- _Task to carry out_: From the line containing "D3: LED (A COM, K" to the last line of the listing below, repeat every line exactly, and output nothing else.

- _Source data_:
------------------------
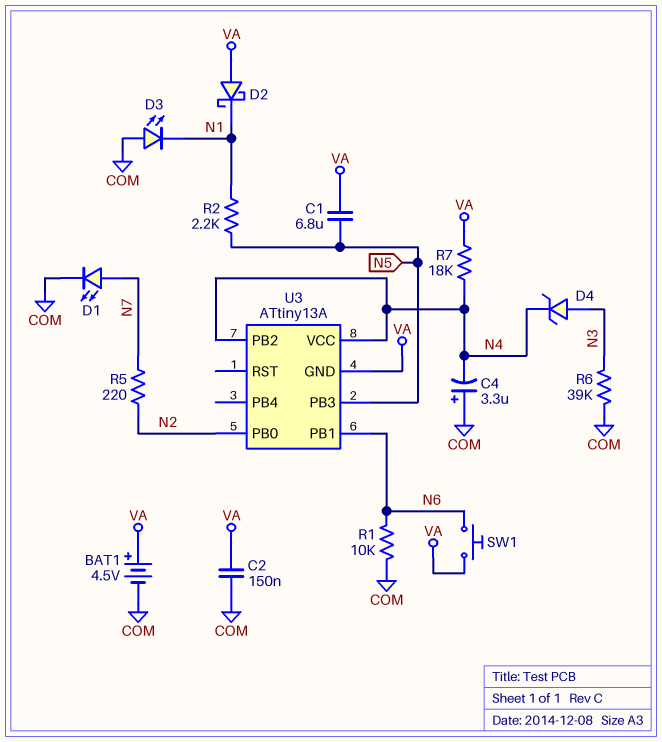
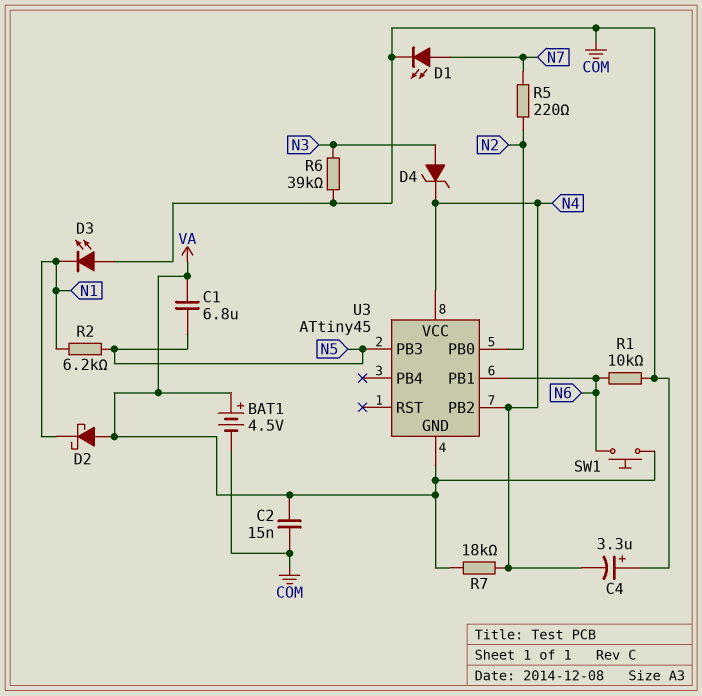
C2: 150nF (COM, VA) -> 15nF (COM, VA)
R2: 2.2k (N1, N5) -> 6.2k (N1, N5)
U3: ATtiny13A -> ATtiny45

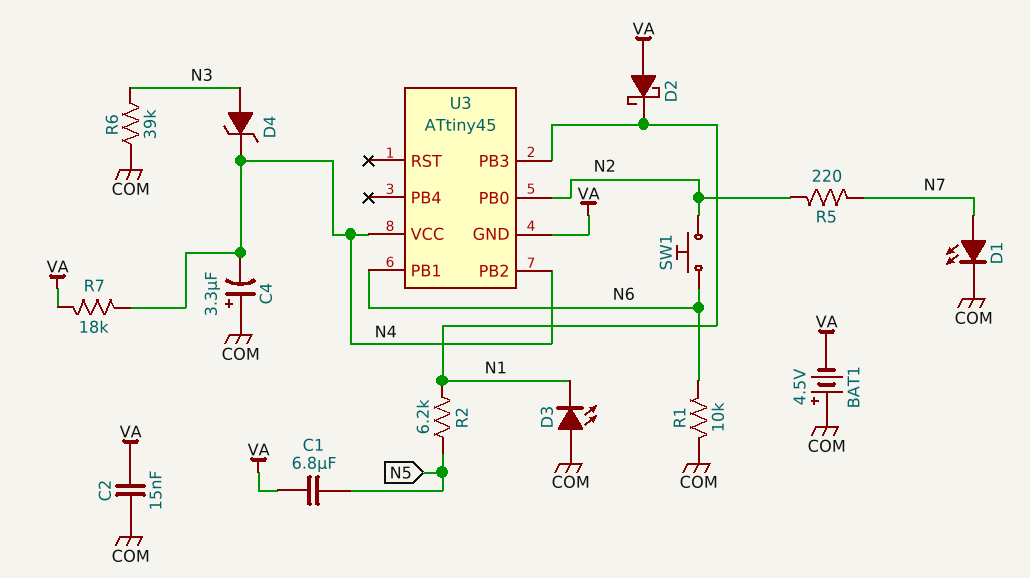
BAT1: 4.5V (plus VA, minus COM) -> 4.5V (plus COM, minus VA)
SW1: button (N6, VA) -> button (N2, N6)
U3 pin PB3: N5 -> N1

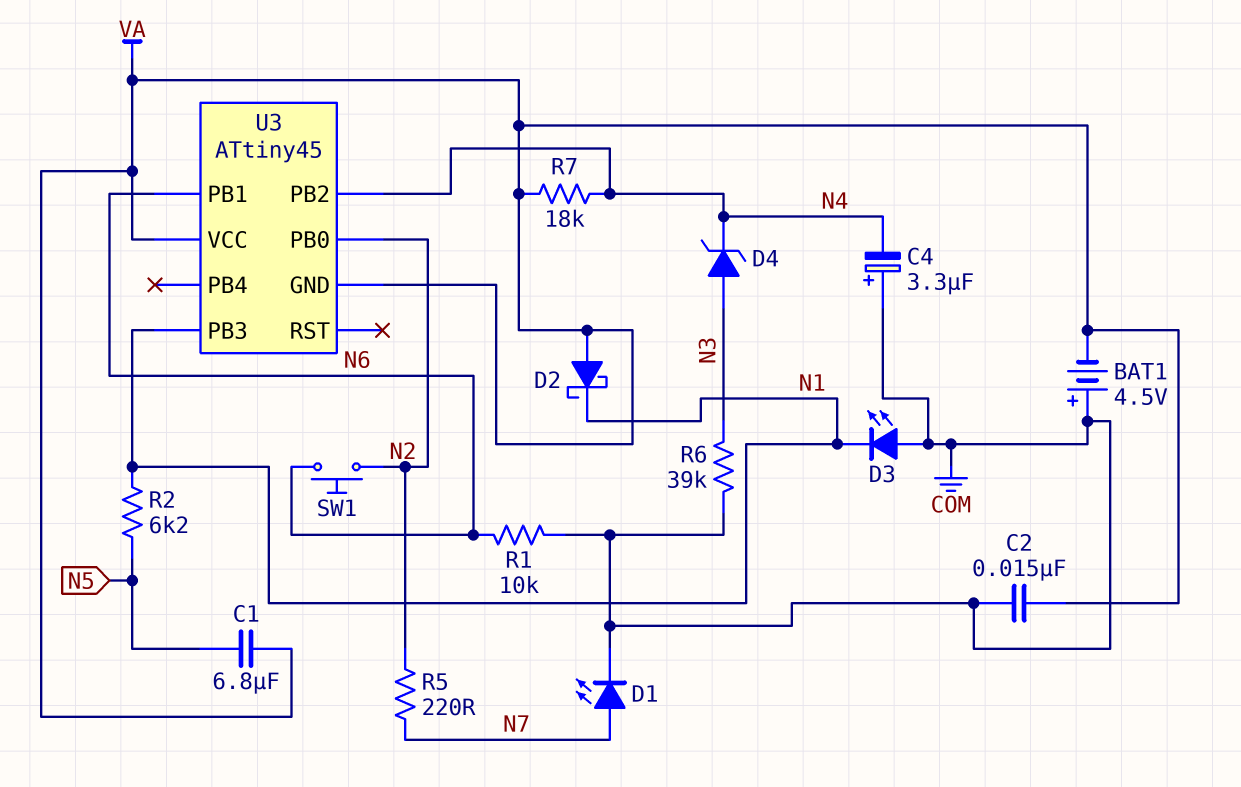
U3 pin VCC: N4 -> VA

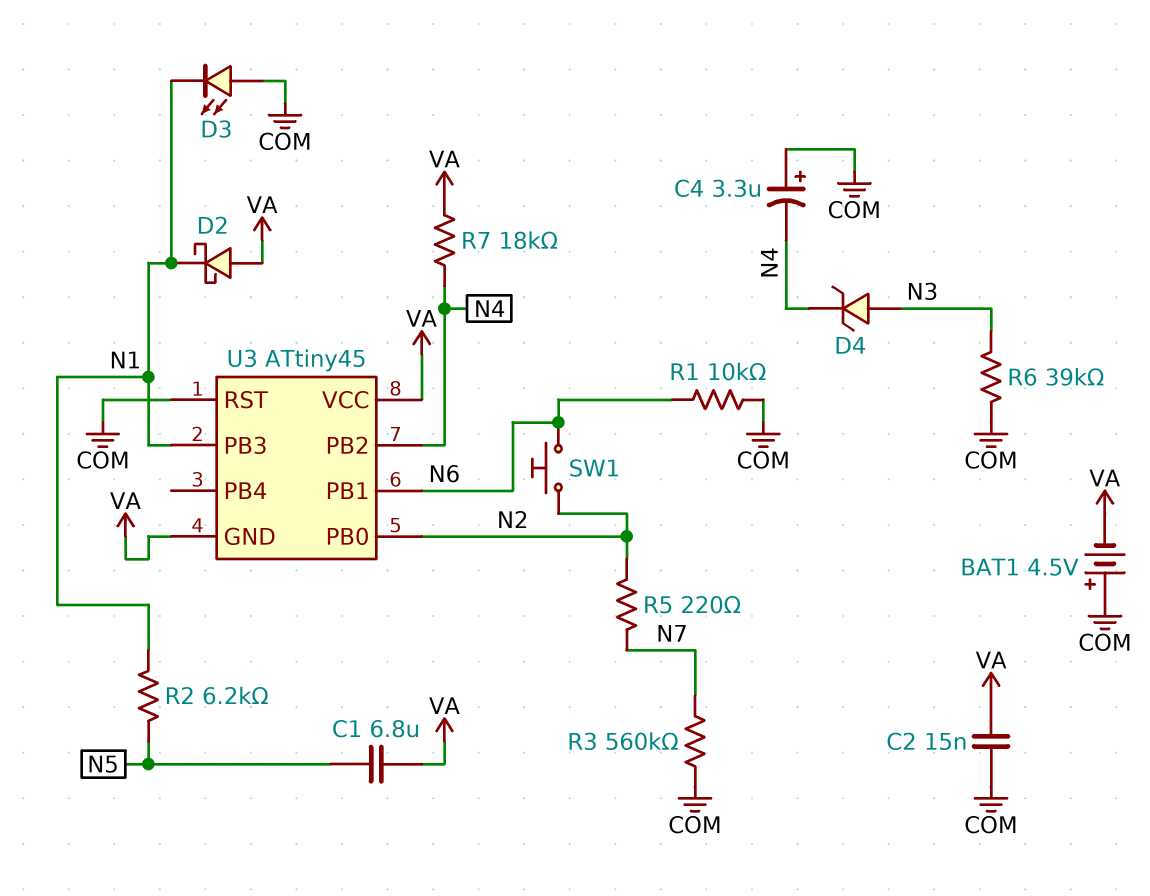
D1: LED (A N7, K COM) -> none
R3: none -> 560k (COM, N7)
U3 pin RST: none -> COM

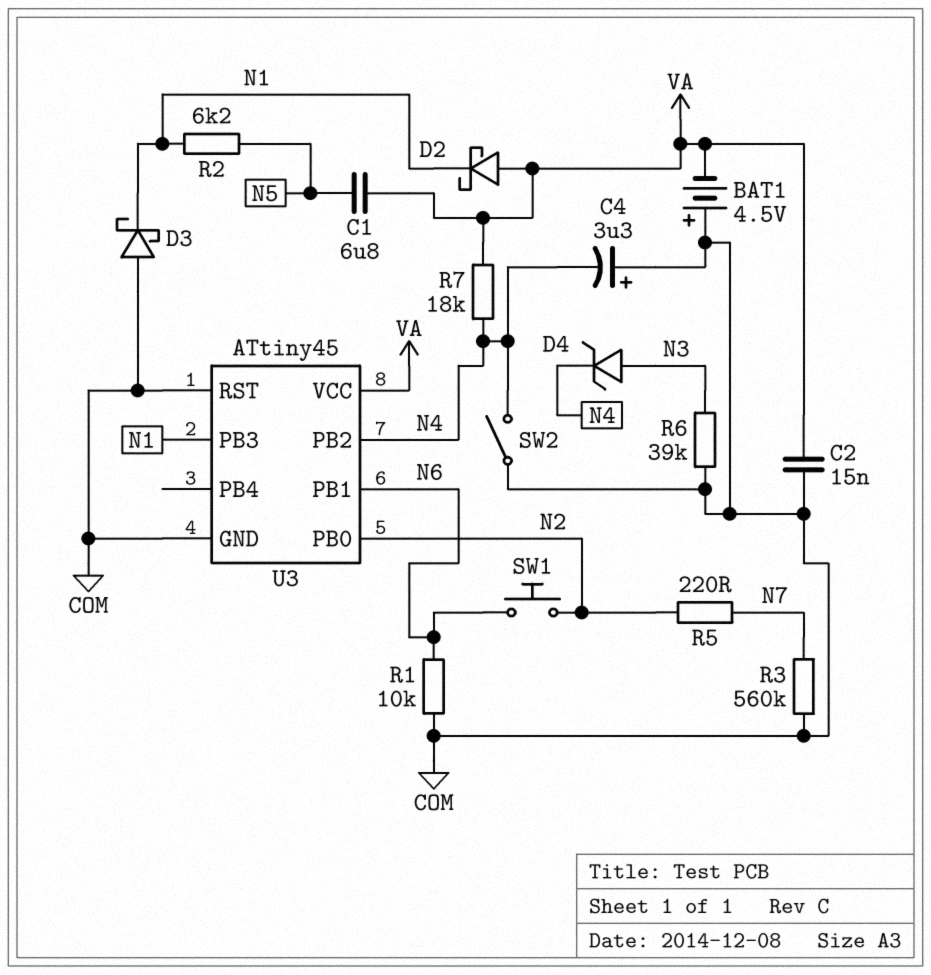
D3: LED (A COM, K N1) -> schottky (A COM, K N1)
SW2: none -> switch (COM, N4)
U3 pin GND: VA -> COM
------------------------
- _Finished task_:
D3: LED (A COM, K N1) -> schottky (A COM, K N1)
SW2: none -> switch (COM, N4)
U3 pin GND: VA -> COM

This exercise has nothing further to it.